RECORDS TO USE START

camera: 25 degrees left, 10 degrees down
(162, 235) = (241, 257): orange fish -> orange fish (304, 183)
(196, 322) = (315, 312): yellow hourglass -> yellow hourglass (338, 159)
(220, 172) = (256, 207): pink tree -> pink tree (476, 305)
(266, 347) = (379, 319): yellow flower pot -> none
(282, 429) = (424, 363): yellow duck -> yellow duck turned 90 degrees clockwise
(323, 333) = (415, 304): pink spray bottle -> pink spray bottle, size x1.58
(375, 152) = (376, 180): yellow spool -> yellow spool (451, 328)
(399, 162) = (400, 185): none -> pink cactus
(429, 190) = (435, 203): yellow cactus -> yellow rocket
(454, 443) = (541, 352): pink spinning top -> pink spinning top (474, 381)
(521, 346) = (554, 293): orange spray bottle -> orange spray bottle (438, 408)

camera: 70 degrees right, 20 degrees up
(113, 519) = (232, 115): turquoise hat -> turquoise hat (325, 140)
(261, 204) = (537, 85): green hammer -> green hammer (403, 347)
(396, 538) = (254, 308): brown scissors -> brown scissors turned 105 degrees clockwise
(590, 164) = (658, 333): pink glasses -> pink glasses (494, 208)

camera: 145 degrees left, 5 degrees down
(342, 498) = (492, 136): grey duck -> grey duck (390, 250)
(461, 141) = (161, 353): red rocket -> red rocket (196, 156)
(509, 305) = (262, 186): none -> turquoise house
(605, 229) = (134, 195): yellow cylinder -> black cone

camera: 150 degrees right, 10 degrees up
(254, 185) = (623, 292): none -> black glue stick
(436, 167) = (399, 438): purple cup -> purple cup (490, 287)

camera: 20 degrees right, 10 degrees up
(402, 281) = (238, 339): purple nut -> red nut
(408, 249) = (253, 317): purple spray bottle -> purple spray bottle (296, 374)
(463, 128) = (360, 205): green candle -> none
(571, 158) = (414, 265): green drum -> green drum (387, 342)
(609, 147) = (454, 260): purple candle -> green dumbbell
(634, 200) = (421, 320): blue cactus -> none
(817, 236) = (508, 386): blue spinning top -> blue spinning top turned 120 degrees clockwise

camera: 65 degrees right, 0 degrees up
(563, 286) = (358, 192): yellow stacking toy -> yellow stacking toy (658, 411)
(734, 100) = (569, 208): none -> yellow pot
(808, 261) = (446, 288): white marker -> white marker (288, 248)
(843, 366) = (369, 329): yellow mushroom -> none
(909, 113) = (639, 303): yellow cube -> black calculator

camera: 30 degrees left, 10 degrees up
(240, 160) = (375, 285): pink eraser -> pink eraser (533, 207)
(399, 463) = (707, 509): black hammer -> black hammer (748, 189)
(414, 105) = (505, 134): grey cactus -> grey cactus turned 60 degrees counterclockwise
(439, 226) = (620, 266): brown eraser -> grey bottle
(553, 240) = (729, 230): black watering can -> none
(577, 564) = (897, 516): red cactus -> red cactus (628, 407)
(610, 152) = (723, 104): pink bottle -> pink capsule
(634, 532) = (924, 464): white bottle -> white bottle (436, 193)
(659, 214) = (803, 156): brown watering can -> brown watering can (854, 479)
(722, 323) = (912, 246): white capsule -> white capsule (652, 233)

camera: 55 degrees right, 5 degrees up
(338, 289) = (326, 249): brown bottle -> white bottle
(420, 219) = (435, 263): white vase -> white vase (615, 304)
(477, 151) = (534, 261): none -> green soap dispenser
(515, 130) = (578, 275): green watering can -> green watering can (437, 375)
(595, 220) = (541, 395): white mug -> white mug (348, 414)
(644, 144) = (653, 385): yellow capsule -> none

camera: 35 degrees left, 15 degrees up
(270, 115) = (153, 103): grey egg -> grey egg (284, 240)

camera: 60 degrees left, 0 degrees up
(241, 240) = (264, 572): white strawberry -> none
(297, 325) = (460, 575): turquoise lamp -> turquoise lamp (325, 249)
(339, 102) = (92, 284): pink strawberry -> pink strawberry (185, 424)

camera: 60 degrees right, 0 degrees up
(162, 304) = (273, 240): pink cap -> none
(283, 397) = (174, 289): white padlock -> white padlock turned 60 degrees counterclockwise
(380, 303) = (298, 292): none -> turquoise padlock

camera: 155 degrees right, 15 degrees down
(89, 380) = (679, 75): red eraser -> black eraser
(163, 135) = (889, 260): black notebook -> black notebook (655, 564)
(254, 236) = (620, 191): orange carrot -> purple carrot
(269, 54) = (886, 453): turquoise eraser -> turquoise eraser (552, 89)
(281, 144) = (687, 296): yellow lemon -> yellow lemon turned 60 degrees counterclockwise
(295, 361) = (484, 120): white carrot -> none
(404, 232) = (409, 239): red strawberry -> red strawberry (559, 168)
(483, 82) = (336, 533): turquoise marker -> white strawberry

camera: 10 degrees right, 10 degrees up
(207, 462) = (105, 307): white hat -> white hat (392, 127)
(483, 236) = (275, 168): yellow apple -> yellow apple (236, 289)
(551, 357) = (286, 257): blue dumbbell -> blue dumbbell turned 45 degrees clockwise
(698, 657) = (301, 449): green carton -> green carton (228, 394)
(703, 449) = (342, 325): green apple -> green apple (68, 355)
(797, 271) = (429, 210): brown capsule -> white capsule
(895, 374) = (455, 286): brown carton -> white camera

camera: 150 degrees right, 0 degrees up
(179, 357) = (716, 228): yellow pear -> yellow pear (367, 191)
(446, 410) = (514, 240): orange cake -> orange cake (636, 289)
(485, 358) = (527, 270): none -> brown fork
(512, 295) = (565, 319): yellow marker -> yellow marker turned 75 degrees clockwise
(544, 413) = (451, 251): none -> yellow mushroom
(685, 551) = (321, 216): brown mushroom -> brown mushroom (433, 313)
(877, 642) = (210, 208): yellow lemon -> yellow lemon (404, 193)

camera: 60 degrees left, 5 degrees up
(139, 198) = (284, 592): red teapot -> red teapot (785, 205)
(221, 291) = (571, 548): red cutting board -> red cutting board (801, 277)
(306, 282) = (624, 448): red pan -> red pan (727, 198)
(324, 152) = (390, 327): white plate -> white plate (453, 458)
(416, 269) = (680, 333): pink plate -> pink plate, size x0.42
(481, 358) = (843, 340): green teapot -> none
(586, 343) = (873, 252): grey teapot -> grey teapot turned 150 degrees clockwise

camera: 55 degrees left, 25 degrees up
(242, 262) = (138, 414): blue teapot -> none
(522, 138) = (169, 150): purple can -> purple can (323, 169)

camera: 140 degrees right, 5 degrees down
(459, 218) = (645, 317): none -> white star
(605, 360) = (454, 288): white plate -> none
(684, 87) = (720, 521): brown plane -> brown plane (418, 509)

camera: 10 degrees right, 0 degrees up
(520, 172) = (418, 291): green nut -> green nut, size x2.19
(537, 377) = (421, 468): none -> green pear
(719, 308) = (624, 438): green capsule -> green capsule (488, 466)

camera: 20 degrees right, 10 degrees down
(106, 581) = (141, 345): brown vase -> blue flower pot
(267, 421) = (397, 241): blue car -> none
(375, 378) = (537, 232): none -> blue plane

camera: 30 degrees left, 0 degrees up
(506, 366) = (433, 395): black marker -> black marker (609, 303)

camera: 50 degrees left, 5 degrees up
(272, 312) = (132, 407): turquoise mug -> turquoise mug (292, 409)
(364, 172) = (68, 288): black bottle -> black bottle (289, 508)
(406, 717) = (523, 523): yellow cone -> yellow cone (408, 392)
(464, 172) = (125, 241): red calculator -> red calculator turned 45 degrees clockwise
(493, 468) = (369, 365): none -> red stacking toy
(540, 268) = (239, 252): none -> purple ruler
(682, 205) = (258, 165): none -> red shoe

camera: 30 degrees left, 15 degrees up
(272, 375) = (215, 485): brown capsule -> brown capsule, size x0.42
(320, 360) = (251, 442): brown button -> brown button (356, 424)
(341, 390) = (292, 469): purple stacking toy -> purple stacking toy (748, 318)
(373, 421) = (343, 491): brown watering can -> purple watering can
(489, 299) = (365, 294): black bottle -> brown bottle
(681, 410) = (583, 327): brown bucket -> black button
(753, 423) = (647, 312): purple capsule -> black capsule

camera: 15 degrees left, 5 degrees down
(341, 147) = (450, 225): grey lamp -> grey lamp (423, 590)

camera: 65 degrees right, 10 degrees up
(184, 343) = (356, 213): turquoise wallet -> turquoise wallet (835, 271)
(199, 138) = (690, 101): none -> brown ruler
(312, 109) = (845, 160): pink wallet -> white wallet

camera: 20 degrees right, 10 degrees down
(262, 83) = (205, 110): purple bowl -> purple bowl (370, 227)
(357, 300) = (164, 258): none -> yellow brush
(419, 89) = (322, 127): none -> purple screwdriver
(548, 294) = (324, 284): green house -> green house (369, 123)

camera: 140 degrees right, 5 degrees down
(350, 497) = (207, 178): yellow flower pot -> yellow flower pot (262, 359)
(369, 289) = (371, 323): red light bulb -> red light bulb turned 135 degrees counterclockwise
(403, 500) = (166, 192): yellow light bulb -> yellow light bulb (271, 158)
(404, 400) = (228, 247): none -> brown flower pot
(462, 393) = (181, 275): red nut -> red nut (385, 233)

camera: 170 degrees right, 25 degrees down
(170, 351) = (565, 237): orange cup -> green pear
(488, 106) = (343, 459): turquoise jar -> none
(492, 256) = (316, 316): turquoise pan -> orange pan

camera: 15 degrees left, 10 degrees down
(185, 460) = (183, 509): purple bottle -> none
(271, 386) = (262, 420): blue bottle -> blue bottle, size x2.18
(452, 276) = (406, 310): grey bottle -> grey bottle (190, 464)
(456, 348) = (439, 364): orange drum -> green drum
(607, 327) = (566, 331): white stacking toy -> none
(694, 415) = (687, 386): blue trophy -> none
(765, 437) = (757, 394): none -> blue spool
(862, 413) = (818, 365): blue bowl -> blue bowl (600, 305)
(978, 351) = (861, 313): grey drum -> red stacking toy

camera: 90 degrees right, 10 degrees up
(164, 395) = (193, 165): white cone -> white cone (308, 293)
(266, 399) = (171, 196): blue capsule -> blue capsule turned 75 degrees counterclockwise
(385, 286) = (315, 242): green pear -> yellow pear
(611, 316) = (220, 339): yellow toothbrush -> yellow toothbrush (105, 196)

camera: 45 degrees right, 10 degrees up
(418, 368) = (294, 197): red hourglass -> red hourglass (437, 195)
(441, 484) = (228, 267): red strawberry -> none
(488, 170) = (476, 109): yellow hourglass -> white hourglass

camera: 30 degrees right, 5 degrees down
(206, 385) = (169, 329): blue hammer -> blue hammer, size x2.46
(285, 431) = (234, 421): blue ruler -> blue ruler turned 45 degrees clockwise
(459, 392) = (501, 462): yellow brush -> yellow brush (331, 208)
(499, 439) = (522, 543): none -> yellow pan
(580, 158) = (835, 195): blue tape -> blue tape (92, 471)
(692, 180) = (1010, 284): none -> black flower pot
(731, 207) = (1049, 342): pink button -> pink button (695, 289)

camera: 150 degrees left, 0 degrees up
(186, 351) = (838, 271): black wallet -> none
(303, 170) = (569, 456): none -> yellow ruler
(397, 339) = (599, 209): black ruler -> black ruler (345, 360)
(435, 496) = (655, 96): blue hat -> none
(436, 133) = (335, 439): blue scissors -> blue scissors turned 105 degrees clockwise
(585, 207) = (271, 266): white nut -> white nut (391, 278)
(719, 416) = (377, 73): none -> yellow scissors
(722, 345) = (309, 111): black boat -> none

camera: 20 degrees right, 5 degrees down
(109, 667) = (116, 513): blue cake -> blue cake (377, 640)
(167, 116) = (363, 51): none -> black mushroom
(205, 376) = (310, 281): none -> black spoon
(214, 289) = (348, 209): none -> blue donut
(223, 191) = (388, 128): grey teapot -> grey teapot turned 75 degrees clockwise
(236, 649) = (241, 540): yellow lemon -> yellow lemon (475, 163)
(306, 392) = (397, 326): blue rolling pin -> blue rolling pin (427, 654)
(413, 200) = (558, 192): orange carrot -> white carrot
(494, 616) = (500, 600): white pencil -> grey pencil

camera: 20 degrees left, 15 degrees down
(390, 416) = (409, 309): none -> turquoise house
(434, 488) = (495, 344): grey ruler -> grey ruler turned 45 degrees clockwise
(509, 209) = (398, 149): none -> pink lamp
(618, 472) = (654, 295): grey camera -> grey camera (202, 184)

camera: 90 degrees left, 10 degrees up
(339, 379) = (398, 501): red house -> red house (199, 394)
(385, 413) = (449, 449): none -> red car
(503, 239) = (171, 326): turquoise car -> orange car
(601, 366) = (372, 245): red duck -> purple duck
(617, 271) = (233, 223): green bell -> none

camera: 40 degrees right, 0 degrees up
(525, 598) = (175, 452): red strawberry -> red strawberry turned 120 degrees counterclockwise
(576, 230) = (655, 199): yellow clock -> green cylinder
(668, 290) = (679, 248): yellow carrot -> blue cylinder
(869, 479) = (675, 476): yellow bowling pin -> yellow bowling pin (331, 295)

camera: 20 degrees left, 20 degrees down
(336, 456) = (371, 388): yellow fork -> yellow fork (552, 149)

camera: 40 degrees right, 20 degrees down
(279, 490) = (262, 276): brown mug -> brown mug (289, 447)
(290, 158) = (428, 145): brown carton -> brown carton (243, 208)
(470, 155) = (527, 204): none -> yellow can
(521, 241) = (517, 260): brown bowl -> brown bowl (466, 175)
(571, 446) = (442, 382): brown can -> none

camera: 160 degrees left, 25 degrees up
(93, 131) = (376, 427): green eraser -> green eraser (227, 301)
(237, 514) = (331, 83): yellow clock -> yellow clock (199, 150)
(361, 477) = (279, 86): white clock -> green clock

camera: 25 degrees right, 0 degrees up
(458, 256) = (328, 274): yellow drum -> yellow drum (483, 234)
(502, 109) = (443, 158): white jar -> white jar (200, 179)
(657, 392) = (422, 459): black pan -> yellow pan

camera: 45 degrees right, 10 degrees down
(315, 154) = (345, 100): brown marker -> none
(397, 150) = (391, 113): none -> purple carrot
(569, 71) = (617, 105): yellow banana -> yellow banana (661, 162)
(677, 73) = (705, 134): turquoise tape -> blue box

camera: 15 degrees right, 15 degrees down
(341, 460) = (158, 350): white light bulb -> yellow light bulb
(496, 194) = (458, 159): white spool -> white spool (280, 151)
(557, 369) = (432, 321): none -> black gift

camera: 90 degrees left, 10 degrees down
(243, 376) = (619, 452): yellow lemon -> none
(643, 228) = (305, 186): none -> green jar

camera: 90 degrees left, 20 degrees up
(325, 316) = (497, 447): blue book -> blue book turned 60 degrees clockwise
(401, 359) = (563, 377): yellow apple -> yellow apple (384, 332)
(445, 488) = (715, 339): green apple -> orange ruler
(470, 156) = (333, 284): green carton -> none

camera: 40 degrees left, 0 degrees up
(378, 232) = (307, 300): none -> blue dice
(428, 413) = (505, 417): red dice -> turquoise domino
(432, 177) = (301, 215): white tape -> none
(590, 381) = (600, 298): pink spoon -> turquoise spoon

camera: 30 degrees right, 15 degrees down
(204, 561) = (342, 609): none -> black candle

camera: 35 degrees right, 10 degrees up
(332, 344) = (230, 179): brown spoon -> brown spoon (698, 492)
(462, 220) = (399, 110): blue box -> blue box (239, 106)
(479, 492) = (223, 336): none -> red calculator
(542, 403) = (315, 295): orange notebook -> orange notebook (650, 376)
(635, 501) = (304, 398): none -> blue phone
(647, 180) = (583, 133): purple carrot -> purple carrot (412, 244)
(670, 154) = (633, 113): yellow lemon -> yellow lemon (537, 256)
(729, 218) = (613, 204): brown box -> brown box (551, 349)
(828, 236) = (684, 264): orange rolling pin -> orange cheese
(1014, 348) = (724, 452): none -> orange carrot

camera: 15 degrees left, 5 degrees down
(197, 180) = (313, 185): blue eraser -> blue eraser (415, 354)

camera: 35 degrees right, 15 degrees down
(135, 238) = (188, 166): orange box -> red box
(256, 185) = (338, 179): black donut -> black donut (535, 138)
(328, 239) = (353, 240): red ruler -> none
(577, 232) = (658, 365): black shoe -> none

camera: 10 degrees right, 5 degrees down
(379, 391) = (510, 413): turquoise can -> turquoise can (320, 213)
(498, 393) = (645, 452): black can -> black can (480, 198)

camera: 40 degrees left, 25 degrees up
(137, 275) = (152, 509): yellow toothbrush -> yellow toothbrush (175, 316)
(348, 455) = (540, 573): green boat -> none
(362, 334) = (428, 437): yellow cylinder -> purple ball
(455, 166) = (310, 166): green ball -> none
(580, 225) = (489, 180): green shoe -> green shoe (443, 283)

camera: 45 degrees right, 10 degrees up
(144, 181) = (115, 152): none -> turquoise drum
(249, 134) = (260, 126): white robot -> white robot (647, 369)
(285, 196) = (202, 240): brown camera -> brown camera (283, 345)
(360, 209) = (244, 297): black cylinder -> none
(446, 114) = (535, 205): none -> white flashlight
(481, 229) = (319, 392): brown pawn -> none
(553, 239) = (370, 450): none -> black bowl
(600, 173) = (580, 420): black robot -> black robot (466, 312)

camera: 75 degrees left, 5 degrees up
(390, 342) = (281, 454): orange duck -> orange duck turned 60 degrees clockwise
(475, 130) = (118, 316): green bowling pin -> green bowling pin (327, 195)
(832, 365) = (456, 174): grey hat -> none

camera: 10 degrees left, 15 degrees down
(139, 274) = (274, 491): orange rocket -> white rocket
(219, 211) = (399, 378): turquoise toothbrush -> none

RECORDS TO USE END

■ TASK PROMPT:
Please write out, exactly as they appear above, only the lines in the stretch from the line with "(634, 532) = (924, 464): white" through the line with "(515, 130) = (578, 275): green".

■ WRITTEN REPLY:
(634, 532) = (924, 464): white bottle -> white bottle (436, 193)
(659, 214) = (803, 156): brown watering can -> brown watering can (854, 479)
(722, 323) = (912, 246): white capsule -> white capsule (652, 233)

camera: 55 degrees right, 5 degrees up
(338, 289) = (326, 249): brown bottle -> white bottle
(420, 219) = (435, 263): white vase -> white vase (615, 304)
(477, 151) = (534, 261): none -> green soap dispenser
(515, 130) = (578, 275): green watering can -> green watering can (437, 375)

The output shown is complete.